• Exercise brief: Look below for the line holding "[387,96,443,134] (first image)" and the line holding "[1026,260,1107,390]". Repeat those two and everything between, exactly.

• Material for this exercise:

****

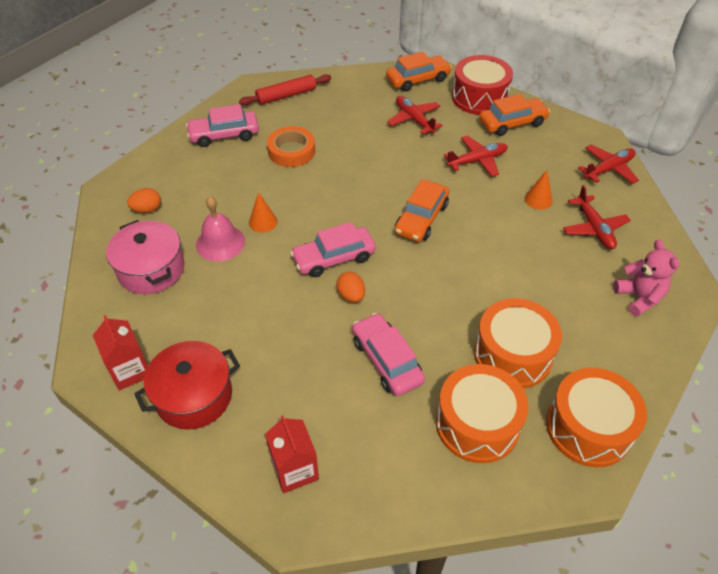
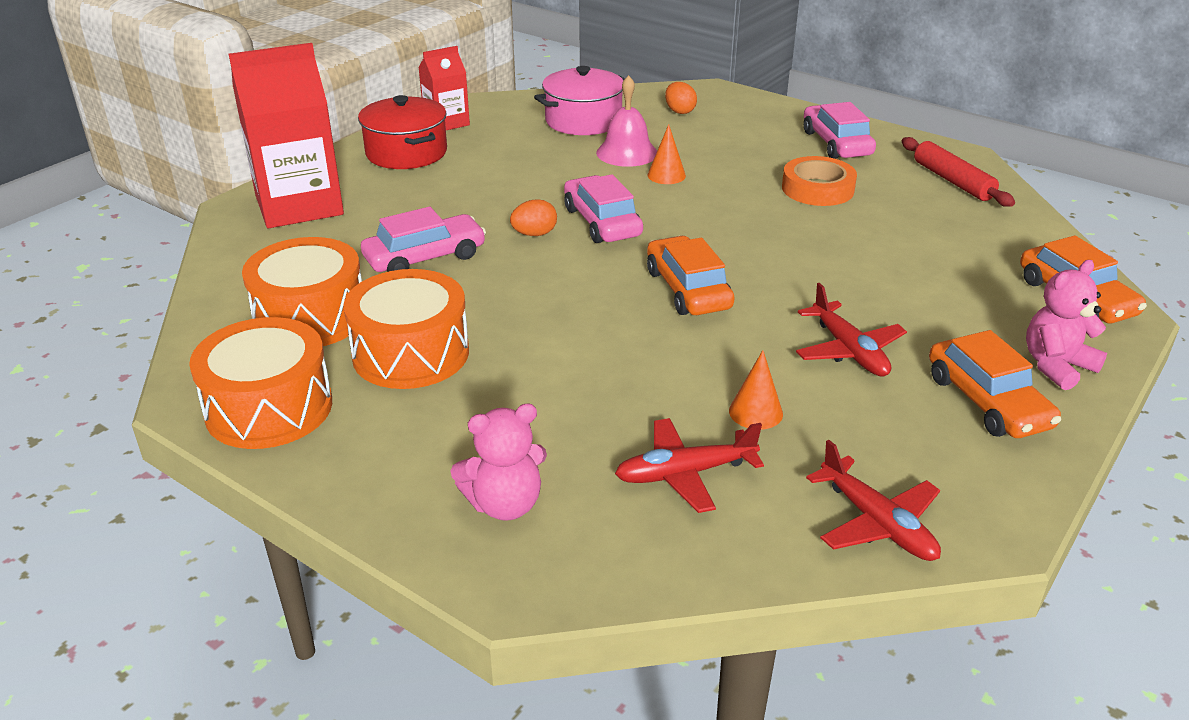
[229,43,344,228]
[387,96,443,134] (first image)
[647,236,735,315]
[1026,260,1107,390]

****

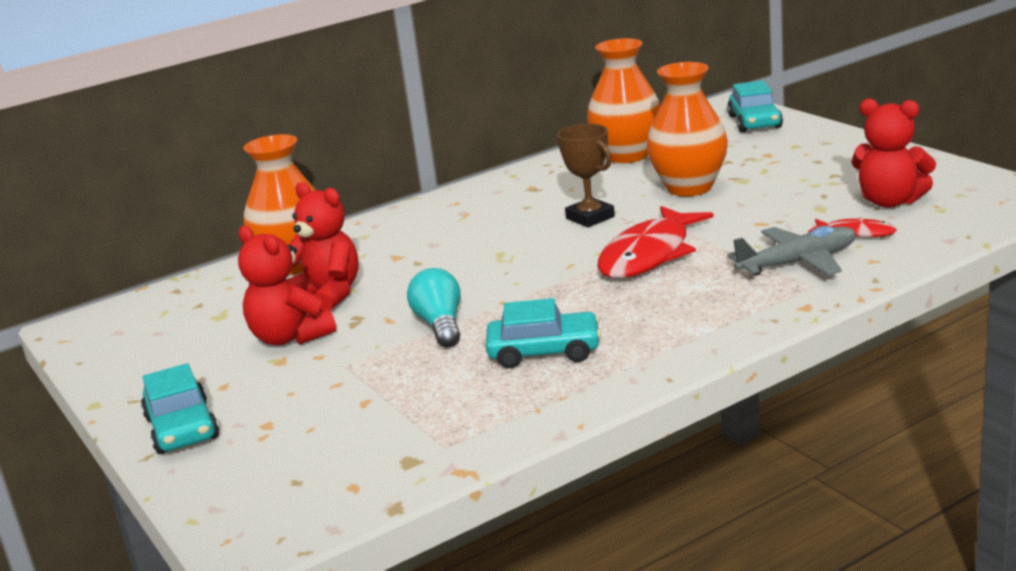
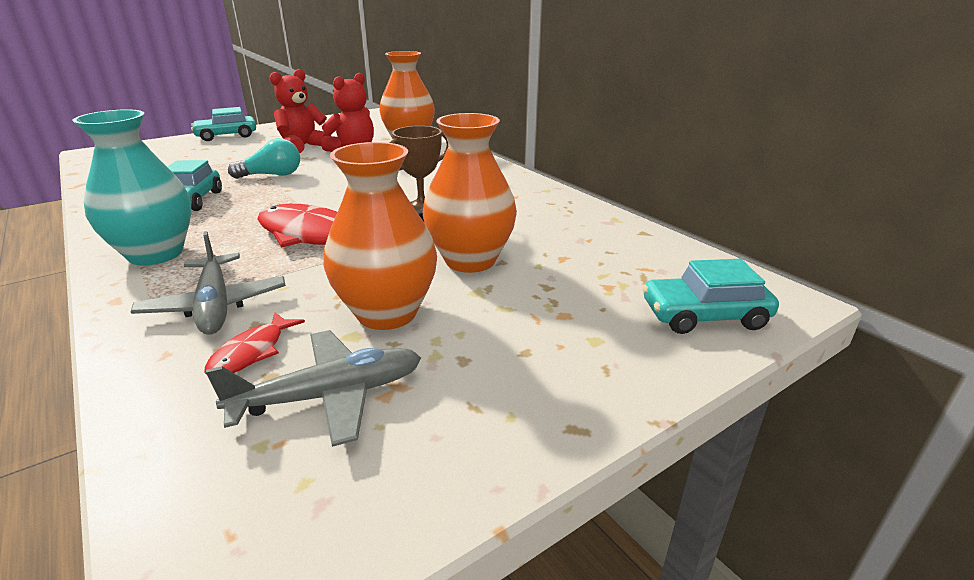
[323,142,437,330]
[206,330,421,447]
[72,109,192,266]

****

• Solution for this exercise:
[387,96,443,134] (first image)
[647,236,735,315]
[1026,260,1107,390]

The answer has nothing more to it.